→ **PROBLEM STATEMENT**
Without the images, write out the entries word for word.

→ **TASK DATA**
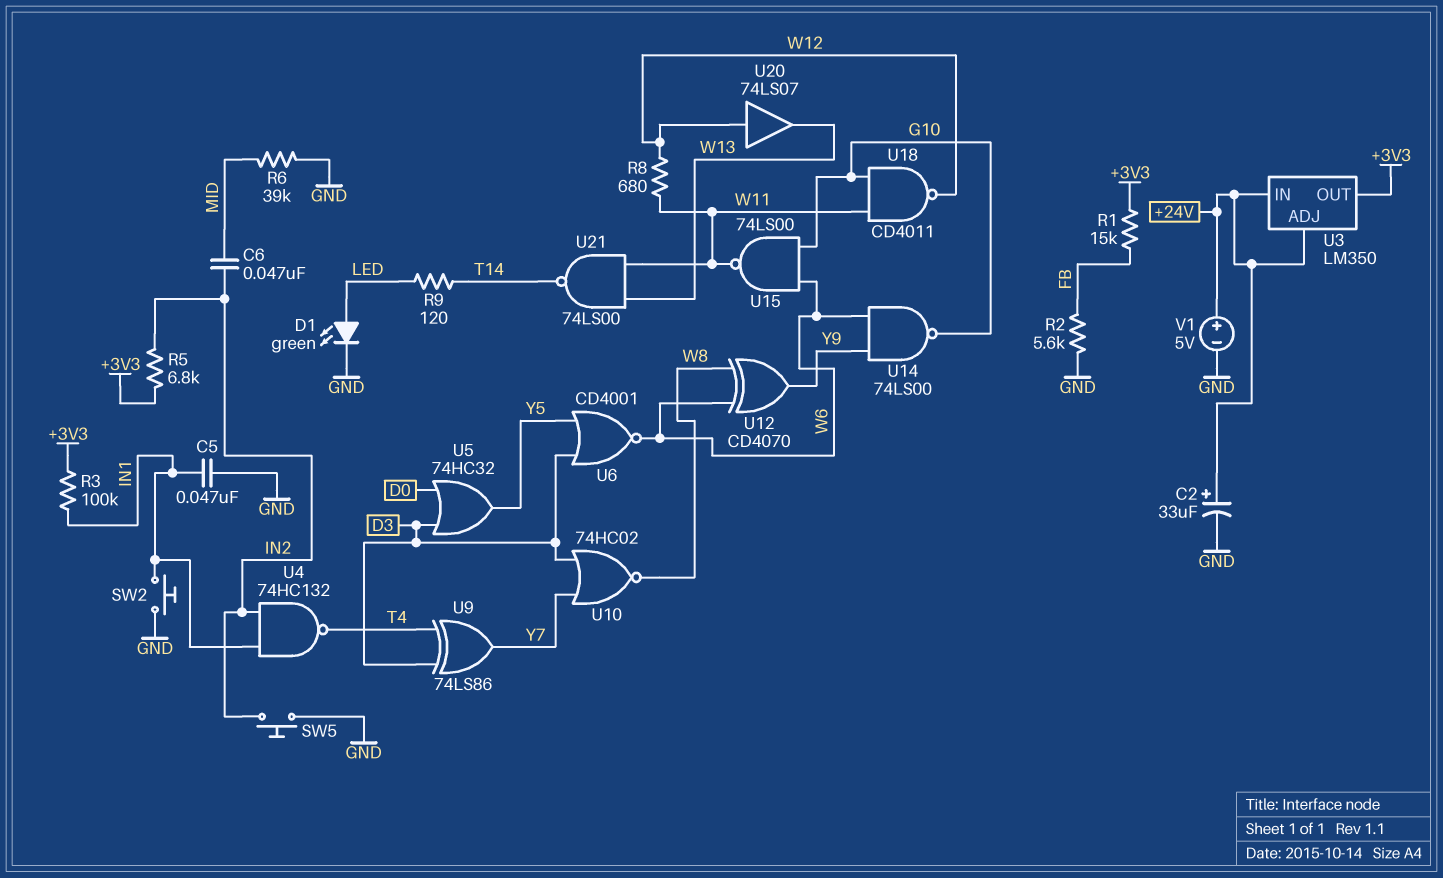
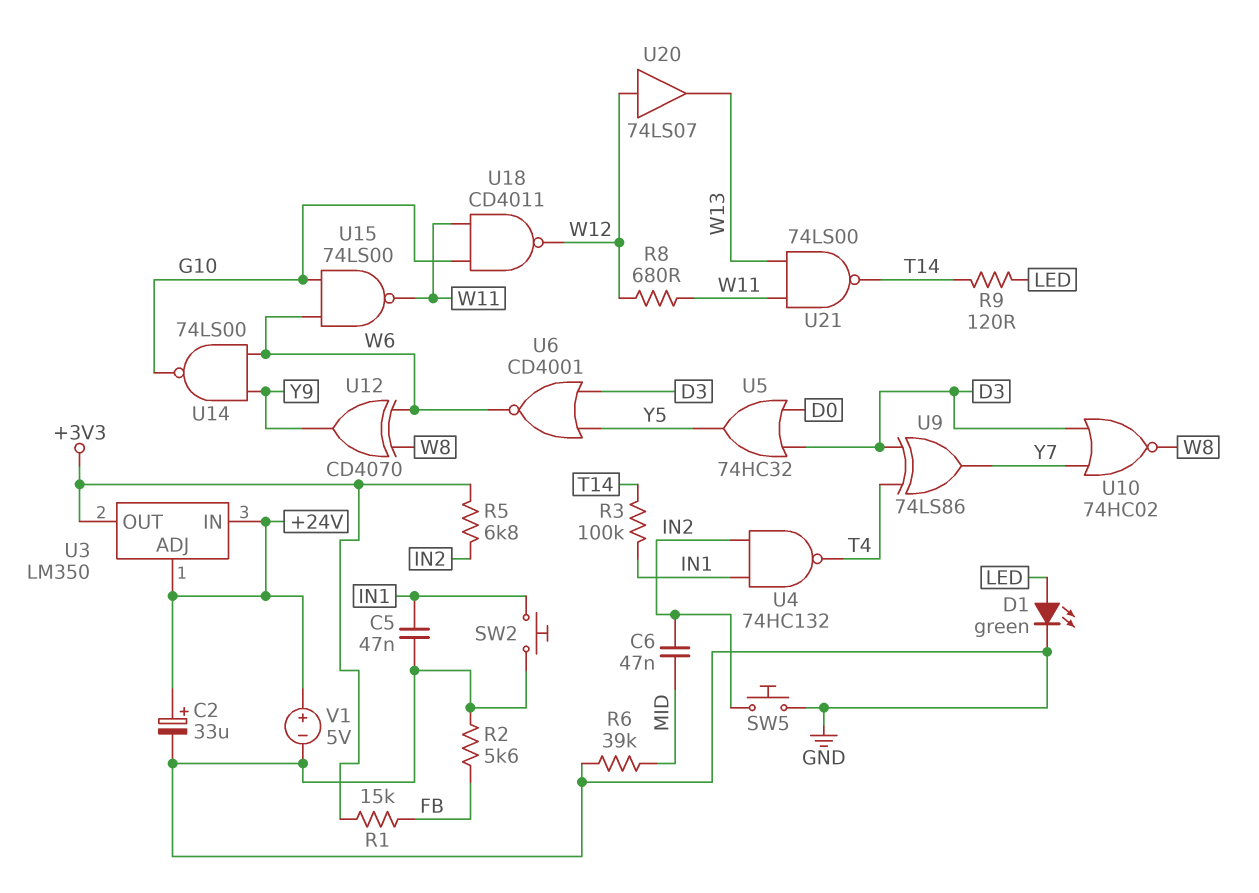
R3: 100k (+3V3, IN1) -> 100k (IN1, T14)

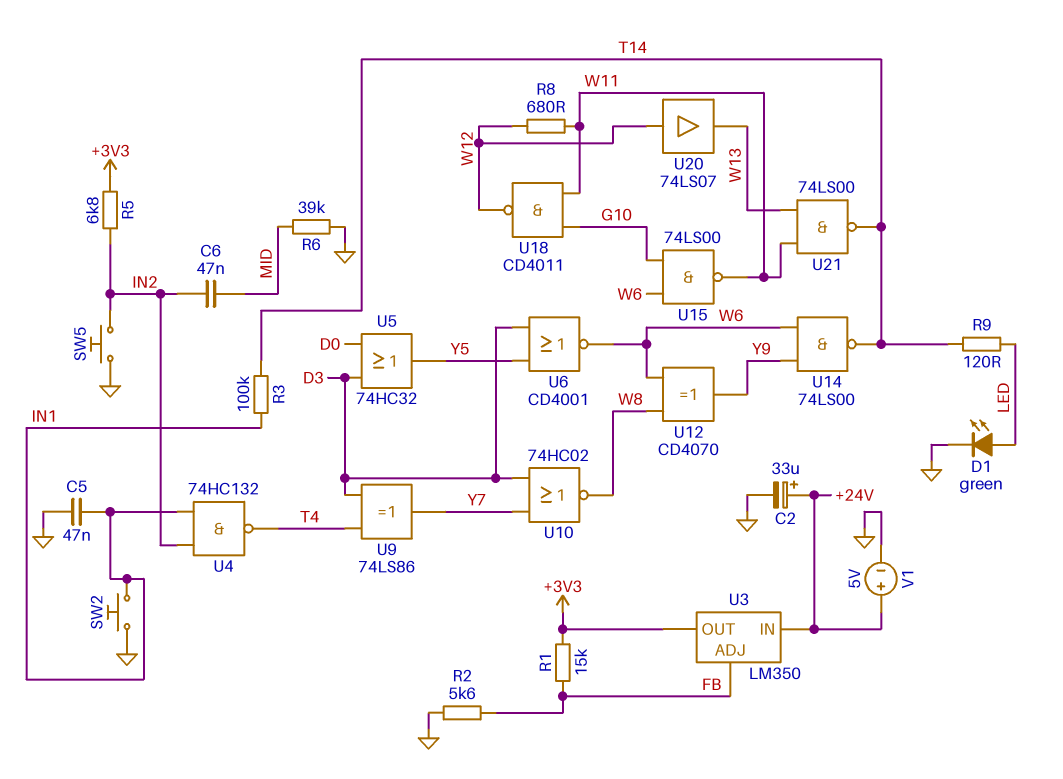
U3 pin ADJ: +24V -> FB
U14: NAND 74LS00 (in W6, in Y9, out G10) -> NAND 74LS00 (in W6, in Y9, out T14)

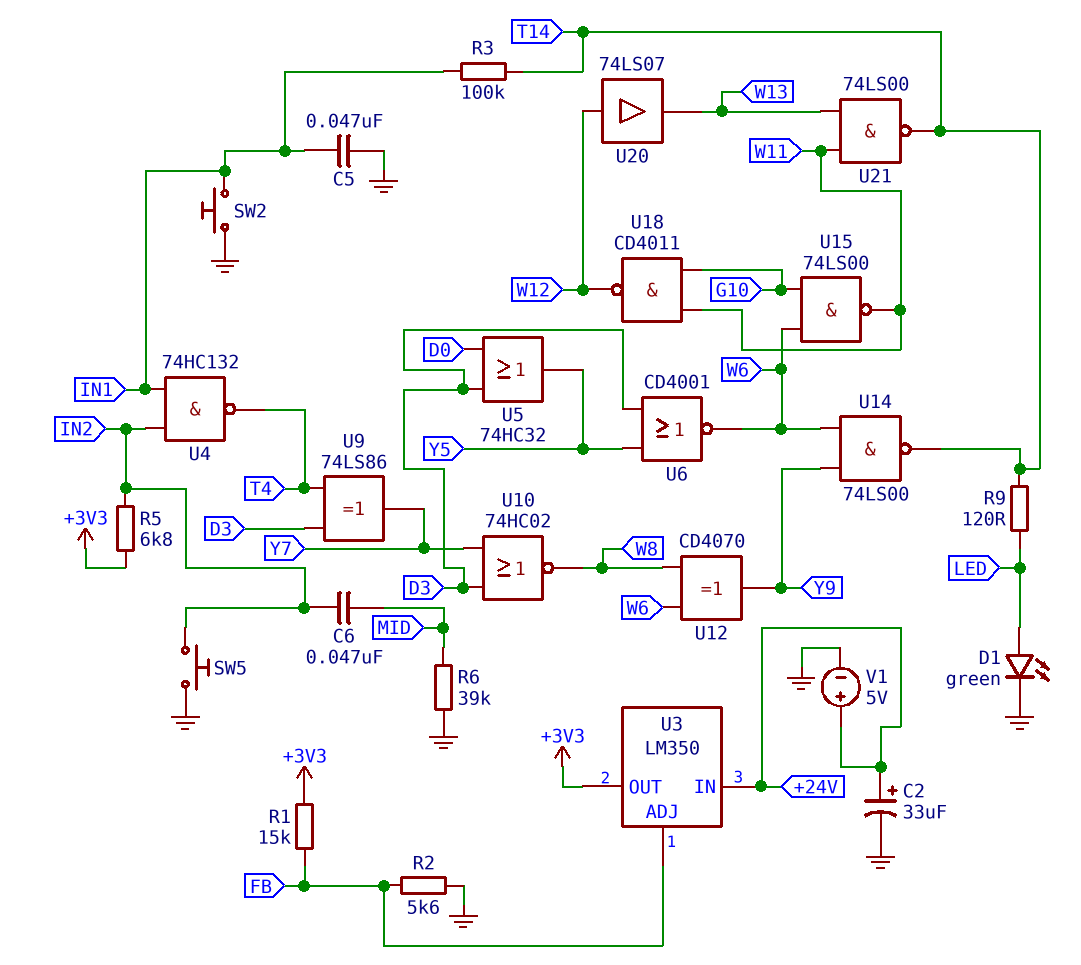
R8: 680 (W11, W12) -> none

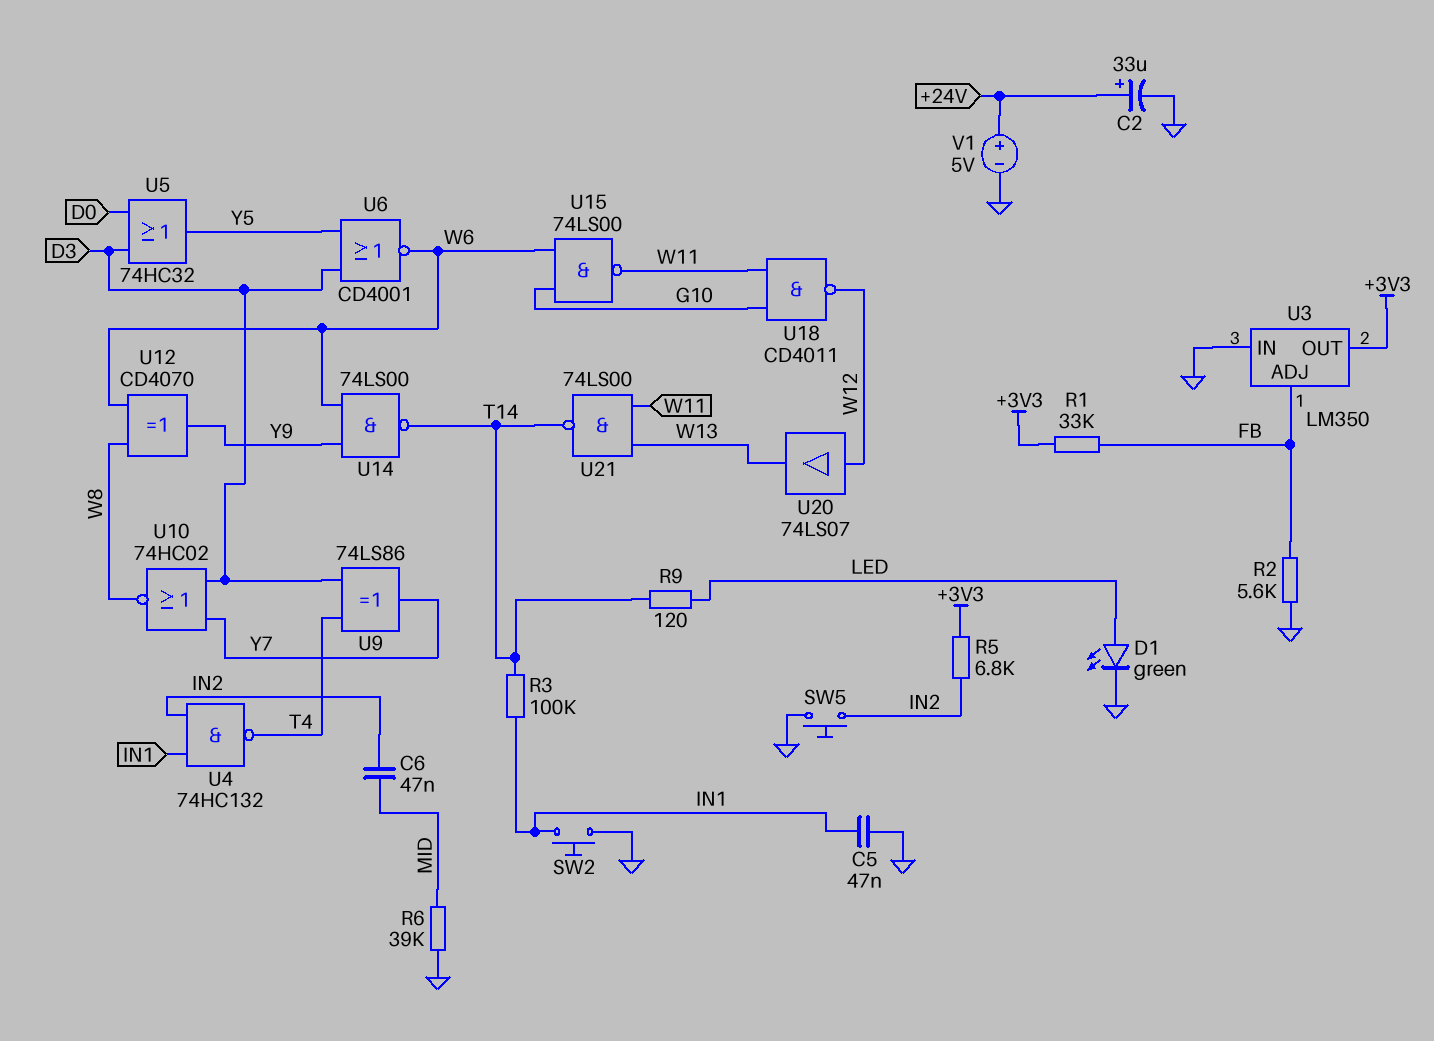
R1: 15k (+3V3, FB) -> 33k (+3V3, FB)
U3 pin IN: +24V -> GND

→ **WRITTEN REPLY**
R3: 100k (+3V3, IN1) -> 100k (IN1, T14)

U3 pin ADJ: +24V -> FB
U14: NAND 74LS00 (in W6, in Y9, out G10) -> NAND 74LS00 (in W6, in Y9, out T14)

R8: 680 (W11, W12) -> none

R1: 15k (+3V3, FB) -> 33k (+3V3, FB)
U3 pin IN: +24V -> GND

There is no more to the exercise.